* _Your goal_:
Each line of the listing that includes "ellipse" should be reported.
+++ Records for this exercise
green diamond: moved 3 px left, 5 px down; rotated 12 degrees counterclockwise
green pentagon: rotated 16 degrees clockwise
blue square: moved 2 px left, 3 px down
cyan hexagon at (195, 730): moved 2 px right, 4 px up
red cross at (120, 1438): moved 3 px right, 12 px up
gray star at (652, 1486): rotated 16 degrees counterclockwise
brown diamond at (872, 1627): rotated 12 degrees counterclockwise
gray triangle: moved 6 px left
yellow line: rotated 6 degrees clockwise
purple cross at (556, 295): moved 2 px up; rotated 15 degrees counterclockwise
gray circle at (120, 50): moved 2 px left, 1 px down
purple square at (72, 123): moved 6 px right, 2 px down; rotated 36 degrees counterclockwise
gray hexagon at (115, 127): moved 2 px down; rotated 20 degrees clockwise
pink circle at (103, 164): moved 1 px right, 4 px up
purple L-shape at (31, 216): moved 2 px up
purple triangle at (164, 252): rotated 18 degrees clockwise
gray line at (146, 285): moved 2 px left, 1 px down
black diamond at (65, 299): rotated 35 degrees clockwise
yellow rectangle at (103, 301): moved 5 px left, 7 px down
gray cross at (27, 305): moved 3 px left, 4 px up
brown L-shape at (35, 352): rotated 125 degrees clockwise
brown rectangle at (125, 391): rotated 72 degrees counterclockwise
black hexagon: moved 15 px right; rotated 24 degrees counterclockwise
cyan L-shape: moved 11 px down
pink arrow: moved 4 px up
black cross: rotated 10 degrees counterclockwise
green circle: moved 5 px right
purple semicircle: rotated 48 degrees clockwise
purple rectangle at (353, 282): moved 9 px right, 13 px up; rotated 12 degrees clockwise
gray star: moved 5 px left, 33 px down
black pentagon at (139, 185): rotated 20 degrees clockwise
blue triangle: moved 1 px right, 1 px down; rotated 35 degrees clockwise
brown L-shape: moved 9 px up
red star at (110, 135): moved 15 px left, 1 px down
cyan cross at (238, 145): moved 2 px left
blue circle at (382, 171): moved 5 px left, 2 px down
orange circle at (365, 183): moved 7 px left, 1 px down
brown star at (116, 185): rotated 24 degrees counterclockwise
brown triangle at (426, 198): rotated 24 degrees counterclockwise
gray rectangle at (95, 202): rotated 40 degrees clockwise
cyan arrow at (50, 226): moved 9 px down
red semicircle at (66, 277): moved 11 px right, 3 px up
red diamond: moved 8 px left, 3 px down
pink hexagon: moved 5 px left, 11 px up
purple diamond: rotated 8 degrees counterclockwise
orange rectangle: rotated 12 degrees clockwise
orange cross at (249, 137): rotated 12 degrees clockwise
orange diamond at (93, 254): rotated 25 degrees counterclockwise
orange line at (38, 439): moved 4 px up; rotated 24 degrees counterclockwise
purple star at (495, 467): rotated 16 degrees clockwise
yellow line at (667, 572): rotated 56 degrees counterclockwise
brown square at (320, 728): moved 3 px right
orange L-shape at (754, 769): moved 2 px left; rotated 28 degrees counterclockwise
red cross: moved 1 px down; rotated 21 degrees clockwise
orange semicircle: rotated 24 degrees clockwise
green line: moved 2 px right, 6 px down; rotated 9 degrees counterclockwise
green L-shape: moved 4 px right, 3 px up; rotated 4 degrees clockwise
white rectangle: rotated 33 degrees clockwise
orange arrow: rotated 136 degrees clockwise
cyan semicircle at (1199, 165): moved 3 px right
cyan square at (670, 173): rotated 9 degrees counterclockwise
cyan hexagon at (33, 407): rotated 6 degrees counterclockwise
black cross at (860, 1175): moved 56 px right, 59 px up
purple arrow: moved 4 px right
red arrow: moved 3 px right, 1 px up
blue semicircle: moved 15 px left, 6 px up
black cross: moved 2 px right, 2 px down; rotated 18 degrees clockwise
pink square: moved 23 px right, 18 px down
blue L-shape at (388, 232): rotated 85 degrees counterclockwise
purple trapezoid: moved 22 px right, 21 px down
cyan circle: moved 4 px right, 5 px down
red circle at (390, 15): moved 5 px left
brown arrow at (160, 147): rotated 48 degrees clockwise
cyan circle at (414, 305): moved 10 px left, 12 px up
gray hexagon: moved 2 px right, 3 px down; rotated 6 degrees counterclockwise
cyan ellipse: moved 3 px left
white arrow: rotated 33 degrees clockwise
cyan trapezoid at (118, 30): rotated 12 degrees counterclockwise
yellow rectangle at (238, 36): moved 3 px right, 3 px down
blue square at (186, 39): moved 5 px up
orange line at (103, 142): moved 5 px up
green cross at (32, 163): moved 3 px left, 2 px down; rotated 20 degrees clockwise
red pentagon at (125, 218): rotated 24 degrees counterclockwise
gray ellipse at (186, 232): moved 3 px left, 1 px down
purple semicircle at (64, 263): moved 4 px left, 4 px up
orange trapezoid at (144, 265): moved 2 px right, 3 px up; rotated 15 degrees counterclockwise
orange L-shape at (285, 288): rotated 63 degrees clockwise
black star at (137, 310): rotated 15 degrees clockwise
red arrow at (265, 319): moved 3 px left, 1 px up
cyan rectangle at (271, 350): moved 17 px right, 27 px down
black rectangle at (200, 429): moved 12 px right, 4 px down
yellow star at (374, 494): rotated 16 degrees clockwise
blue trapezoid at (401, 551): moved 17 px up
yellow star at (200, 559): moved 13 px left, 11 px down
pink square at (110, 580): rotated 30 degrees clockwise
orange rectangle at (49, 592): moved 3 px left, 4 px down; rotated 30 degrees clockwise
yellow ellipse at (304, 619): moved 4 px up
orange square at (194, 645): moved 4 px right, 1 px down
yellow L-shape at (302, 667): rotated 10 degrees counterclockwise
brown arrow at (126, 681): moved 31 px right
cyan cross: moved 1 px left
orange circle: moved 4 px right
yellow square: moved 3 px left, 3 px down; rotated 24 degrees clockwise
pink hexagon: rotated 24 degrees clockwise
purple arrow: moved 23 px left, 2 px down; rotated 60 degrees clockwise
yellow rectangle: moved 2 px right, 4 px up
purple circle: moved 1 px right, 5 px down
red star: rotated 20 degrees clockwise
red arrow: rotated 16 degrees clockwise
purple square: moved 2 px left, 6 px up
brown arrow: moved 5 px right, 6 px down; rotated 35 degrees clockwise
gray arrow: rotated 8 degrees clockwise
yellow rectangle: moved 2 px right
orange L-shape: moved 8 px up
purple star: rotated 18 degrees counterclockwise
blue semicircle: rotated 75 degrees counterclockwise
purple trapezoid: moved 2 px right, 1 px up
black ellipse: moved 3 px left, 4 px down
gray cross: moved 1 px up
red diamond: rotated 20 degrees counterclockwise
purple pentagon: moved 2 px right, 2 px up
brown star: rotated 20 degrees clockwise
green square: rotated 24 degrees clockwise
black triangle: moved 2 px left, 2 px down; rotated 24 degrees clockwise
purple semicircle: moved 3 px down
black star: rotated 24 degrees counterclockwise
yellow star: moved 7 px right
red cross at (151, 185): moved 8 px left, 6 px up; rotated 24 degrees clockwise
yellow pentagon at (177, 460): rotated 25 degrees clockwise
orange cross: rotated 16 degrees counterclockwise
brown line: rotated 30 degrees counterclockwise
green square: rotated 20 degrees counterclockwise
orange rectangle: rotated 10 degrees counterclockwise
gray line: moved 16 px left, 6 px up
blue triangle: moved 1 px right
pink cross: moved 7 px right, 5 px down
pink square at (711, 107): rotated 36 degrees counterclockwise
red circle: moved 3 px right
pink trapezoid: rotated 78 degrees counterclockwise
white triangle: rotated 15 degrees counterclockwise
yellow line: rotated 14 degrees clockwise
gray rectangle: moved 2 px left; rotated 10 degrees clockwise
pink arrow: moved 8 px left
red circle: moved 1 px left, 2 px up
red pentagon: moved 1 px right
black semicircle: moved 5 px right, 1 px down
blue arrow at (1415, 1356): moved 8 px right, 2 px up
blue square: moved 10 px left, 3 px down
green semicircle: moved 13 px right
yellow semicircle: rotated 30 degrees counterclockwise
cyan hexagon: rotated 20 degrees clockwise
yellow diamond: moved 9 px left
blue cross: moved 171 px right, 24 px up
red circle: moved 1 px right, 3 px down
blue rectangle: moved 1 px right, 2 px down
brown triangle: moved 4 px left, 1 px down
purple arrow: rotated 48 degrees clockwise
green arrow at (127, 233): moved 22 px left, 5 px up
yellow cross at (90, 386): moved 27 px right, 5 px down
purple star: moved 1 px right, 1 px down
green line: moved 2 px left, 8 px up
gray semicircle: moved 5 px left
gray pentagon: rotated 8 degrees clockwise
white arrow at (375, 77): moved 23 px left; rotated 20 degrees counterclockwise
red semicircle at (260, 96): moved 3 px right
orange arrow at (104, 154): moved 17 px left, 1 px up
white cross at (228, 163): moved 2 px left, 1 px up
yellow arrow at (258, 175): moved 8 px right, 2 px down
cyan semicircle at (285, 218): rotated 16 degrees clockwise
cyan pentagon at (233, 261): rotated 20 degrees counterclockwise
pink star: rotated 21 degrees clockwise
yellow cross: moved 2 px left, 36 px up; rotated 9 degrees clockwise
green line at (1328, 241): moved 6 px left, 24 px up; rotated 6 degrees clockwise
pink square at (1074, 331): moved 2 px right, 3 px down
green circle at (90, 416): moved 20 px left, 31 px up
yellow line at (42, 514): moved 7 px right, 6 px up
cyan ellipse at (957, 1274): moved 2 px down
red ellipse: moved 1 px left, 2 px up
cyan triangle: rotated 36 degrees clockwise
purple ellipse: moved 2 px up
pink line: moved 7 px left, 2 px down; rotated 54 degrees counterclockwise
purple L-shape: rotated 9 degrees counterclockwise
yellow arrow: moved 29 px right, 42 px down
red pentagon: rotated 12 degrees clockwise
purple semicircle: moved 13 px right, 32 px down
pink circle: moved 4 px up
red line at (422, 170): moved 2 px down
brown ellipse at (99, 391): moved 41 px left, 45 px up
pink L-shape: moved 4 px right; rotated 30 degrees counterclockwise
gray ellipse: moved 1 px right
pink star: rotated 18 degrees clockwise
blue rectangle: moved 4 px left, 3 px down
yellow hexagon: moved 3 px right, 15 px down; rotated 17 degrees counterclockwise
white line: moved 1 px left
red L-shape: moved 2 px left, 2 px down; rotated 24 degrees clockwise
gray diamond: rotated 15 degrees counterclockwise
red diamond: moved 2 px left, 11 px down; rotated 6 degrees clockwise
++++++
* _Expected output_:
cyan ellipse: moved 3 px left
gray ellipse at (186, 232): moved 3 px left, 1 px down
yellow ellipse at (304, 619): moved 4 px up
black ellipse: moved 3 px left, 4 px down
cyan ellipse at (957, 1274): moved 2 px down
red ellipse: moved 1 px left, 2 px up
purple ellipse: moved 2 px up
brown ellipse at (99, 391): moved 41 px left, 45 px up
gray ellipse: moved 1 px right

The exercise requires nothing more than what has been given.